- _EXERCISE AIM_: Please output the records as a numbered list, from the first line up to and including the line containing "Monrovia: 1:32 -> 1:33", and leave out any blank lines.

Stored items from a collection:
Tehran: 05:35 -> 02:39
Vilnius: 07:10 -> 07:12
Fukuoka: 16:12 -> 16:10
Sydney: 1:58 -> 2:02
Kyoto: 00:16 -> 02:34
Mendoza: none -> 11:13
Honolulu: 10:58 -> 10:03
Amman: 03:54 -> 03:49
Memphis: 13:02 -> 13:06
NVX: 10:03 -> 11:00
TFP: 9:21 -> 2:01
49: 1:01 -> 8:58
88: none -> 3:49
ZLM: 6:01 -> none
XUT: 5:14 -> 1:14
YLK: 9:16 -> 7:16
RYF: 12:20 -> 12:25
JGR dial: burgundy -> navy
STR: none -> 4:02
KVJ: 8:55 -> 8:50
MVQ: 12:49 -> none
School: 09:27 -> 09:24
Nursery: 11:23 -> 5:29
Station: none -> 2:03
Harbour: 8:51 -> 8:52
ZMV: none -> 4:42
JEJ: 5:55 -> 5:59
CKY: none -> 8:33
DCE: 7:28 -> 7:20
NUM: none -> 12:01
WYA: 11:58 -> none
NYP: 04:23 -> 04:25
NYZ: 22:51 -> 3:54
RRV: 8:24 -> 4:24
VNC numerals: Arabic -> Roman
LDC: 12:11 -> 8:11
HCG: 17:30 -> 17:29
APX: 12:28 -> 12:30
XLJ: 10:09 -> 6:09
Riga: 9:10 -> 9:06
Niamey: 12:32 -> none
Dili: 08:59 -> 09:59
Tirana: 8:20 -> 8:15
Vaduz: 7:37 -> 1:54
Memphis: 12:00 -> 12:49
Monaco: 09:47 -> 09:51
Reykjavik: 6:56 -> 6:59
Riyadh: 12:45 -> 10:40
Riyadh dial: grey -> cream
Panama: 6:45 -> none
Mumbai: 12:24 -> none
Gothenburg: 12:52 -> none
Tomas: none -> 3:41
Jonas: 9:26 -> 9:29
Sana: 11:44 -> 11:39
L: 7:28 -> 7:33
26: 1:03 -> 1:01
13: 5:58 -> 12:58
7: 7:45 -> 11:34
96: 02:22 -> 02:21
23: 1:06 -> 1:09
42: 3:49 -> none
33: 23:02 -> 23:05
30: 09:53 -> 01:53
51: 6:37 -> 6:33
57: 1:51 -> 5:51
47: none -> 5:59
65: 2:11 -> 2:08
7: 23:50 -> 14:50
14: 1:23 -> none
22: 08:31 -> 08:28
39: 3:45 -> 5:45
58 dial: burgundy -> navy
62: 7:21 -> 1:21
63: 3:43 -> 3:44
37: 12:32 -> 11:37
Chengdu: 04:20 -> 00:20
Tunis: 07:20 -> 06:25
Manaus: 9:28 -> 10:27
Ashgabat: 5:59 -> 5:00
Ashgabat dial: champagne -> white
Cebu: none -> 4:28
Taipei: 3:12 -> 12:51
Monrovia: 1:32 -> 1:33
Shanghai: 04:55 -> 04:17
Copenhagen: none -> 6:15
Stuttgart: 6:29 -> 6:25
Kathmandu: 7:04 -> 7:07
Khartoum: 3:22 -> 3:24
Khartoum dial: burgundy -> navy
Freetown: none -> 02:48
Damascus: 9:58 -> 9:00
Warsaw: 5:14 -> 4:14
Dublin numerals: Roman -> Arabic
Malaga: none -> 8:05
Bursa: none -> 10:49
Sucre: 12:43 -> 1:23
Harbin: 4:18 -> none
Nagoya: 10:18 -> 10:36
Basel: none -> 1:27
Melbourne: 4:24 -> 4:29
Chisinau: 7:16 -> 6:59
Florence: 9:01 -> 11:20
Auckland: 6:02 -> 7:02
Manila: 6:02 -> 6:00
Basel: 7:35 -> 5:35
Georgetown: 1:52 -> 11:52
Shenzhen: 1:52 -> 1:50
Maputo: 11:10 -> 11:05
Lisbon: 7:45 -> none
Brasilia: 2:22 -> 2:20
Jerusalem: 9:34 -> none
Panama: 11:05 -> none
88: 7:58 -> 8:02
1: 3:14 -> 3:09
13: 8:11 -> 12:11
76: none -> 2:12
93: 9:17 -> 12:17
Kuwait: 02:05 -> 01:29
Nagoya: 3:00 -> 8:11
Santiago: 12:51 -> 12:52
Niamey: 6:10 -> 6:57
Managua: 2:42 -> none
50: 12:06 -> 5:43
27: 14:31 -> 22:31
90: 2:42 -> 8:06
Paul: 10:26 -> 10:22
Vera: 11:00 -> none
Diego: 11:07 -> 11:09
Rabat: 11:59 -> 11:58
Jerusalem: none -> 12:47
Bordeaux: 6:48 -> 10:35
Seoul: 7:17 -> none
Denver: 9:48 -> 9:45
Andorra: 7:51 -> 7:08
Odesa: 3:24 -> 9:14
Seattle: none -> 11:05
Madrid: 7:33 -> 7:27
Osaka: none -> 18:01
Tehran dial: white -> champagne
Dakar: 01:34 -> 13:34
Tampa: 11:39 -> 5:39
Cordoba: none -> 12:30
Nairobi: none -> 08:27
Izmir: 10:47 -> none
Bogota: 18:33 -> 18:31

- _THE RESULT_:
1. Tehran: 05:35 -> 02:39
2. Vilnius: 07:10 -> 07:12
3. Fukuoka: 16:12 -> 16:10
4. Sydney: 1:58 -> 2:02
5. Kyoto: 00:16 -> 02:34
6. Mendoza: none -> 11:13
7. Honolulu: 10:58 -> 10:03
8. Amman: 03:54 -> 03:49
9. Memphis: 13:02 -> 13:06
10. NVX: 10:03 -> 11:00
11. TFP: 9:21 -> 2:01
12. 49: 1:01 -> 8:58
13. 88: none -> 3:49
14. ZLM: 6:01 -> none
15. XUT: 5:14 -> 1:14
16. YLK: 9:16 -> 7:16
17. RYF: 12:20 -> 12:25
18. JGR dial: burgundy -> navy
19. STR: none -> 4:02
20. KVJ: 8:55 -> 8:50
21. MVQ: 12:49 -> none
22. School: 09:27 -> 09:24
23. Nursery: 11:23 -> 5:29
24. Station: none -> 2:03
25. Harbour: 8:51 -> 8:52
26. ZMV: none -> 4:42
27. JEJ: 5:55 -> 5:59
28. CKY: none -> 8:33
29. DCE: 7:28 -> 7:20
30. NUM: none -> 12:01
31. WYA: 11:58 -> none
32. NYP: 04:23 -> 04:25
33. NYZ: 22:51 -> 3:54
34. RRV: 8:24 -> 4:24
35. VNC numerals: Arabic -> Roman
36. LDC: 12:11 -> 8:11
37. HCG: 17:30 -> 17:29
38. APX: 12:28 -> 12:30
39. XLJ: 10:09 -> 6:09
40. Riga: 9:10 -> 9:06
41. Niamey: 12:32 -> none
42. Dili: 08:59 -> 09:59
43. Tirana: 8:20 -> 8:15
44. Vaduz: 7:37 -> 1:54
45. Memphis: 12:00 -> 12:49
46. Monaco: 09:47 -> 09:51
47. Reykjavik: 6:56 -> 6:59
48. Riyadh: 12:45 -> 10:40
49. Riyadh dial: grey -> cream
50. Panama: 6:45 -> none
51. Mumbai: 12:24 -> none
52. Gothenburg: 12:52 -> none
53. Tomas: none -> 3:41
54. Jonas: 9:26 -> 9:29
55. Sana: 11:44 -> 11:39
56. L: 7:28 -> 7:33
57. 26: 1:03 -> 1:01
58. 13: 5:58 -> 12:58
59. 7: 7:45 -> 11:34
60. 96: 02:22 -> 02:21
61. 23: 1:06 -> 1:09
62. 42: 3:49 -> none
63. 33: 23:02 -> 23:05
64. 30: 09:53 -> 01:53
65. 51: 6:37 -> 6:33
66. 57: 1:51 -> 5:51
67. 47: none -> 5:59
68. 65: 2:11 -> 2:08
69. 7: 23:50 -> 14:50
70. 14: 1:23 -> none
71. 22: 08:31 -> 08:28
72. 39: 3:45 -> 5:45
73. 58 dial: burgundy -> navy
74. 62: 7:21 -> 1:21
75. 63: 3:43 -> 3:44
76. 37: 12:32 -> 11:37
77. Chengdu: 04:20 -> 00:20
78. Tunis: 07:20 -> 06:25
79. Manaus: 9:28 -> 10:27
80. Ashgabat: 5:59 -> 5:00
81. Ashgabat dial: champagne -> white
82. Cebu: none -> 4:28
83. Taipei: 3:12 -> 12:51
84. Monrovia: 1:32 -> 1:33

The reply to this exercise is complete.